Scene images with change listings:
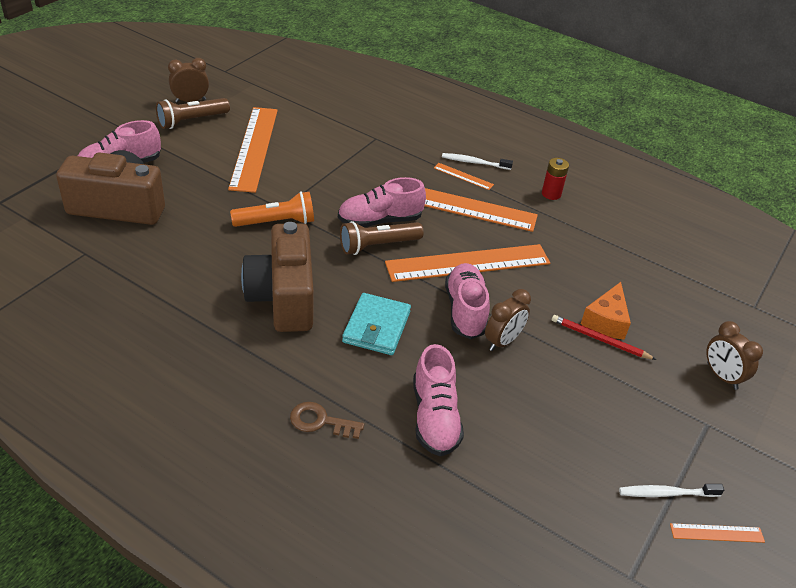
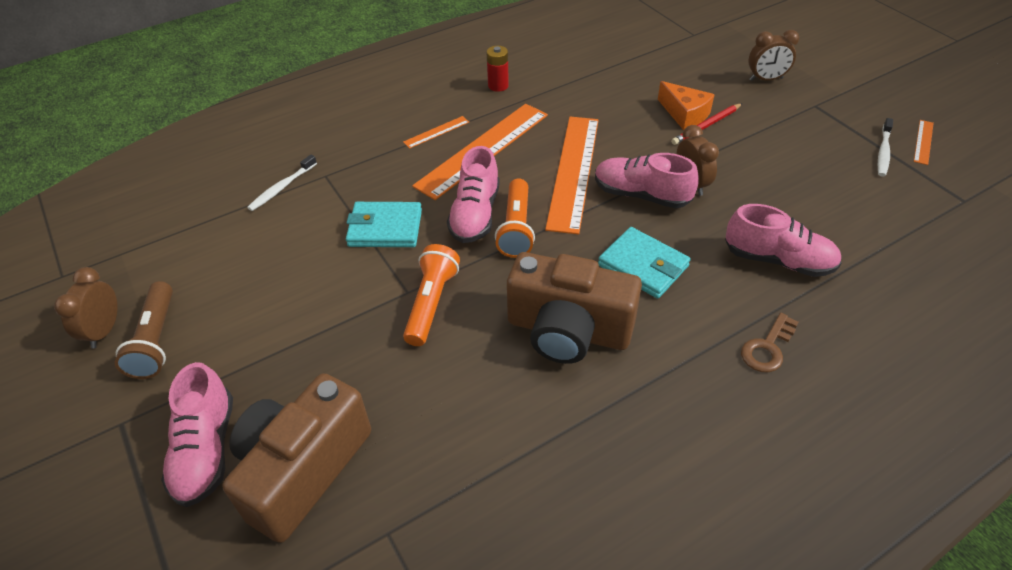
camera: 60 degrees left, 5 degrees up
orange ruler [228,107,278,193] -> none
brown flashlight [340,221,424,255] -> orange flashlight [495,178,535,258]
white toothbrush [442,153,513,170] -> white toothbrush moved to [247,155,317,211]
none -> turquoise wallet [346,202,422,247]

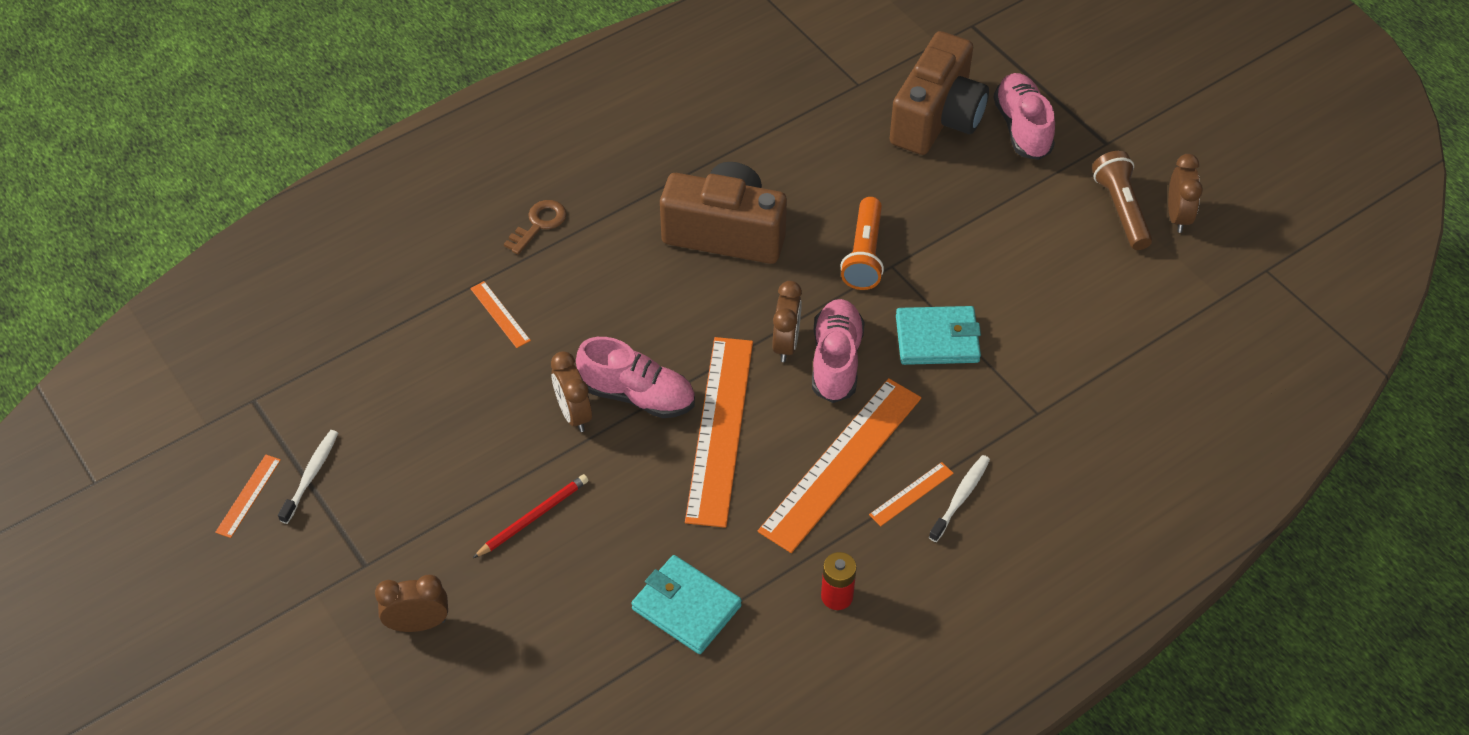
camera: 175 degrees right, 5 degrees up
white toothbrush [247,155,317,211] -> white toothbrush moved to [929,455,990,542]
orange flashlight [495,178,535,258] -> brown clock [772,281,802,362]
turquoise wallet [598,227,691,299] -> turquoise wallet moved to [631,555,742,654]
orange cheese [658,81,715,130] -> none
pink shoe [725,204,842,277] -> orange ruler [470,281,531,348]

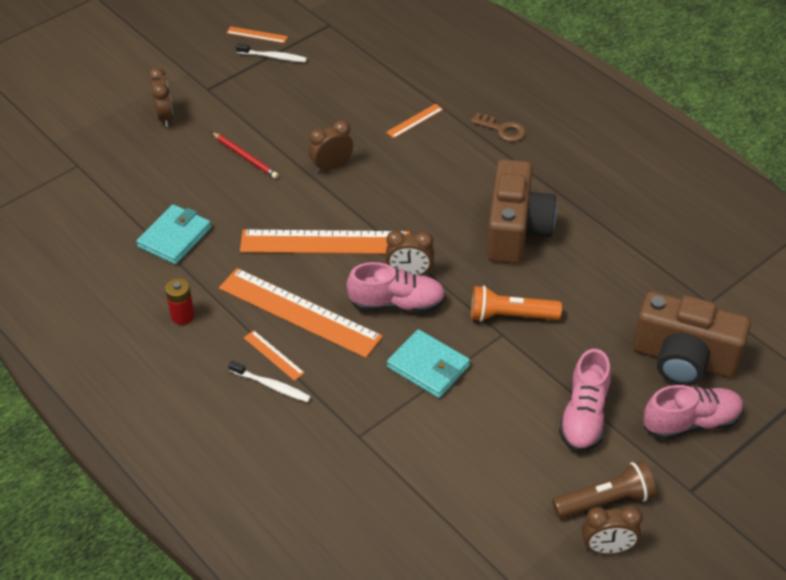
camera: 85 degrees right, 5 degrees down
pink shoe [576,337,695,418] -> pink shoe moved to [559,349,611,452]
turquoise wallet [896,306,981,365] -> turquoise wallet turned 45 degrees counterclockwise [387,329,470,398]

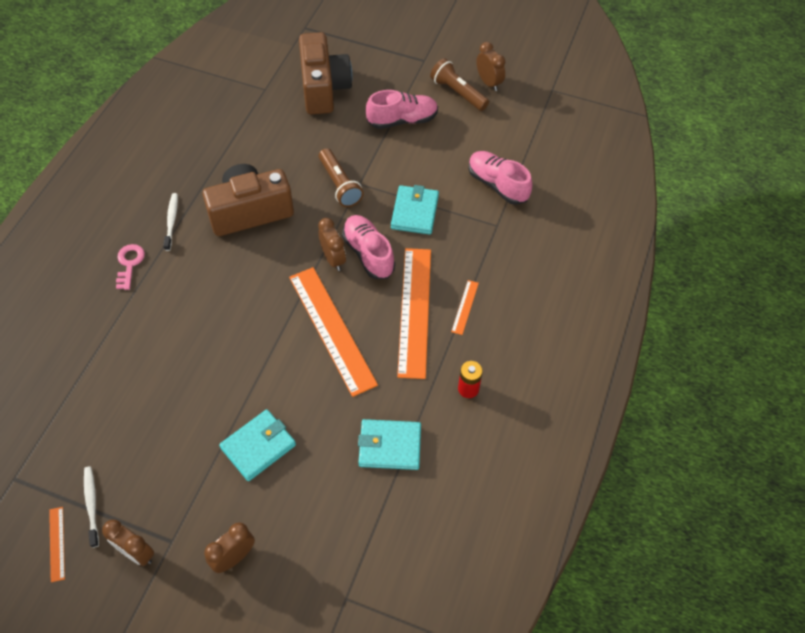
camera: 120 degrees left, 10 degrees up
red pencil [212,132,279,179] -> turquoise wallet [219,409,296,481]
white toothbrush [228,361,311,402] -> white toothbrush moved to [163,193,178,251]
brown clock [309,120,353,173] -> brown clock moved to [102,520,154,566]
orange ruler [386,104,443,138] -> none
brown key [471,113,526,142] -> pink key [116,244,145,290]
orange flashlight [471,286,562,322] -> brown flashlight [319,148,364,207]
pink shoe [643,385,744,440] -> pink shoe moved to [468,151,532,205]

What the task asks:
Return each record exactly as given, excluding any image.

Exercise solution:
camera: 60 degrees left, 5 degrees up
orange ruler [228,107,278,193] -> none
brown flashlight [340,221,424,255] -> orange flashlight [495,178,535,258]
white toothbrush [442,153,513,170] -> white toothbrush moved to [247,155,317,211]
none -> turquoise wallet [346,202,422,247]

camera: 175 degrees right, 5 degrees up
white toothbrush [247,155,317,211] -> white toothbrush moved to [929,455,990,542]
orange flashlight [495,178,535,258] -> brown clock [772,281,802,362]
turquoise wallet [598,227,691,299] -> turquoise wallet moved to [631,555,742,654]
orange cheese [658,81,715,130] -> none
pink shoe [725,204,842,277] -> orange ruler [470,281,531,348]

camera: 85 degrees right, 5 degrees down
pink shoe [576,337,695,418] -> pink shoe moved to [559,349,611,452]
turquoise wallet [896,306,981,365] -> turquoise wallet turned 45 degrees counterclockwise [387,329,470,398]

camera: 120 degrees left, 10 degrees up
red pencil [212,132,279,179] -> turquoise wallet [219,409,296,481]
white toothbrush [228,361,311,402] -> white toothbrush moved to [163,193,178,251]
brown clock [309,120,353,173] -> brown clock moved to [102,520,154,566]
orange ruler [386,104,443,138] -> none
brown key [471,113,526,142] -> pink key [116,244,145,290]
orange flashlight [471,286,562,322] -> brown flashlight [319,148,364,207]
pink shoe [643,385,744,440] -> pink shoe moved to [468,151,532,205]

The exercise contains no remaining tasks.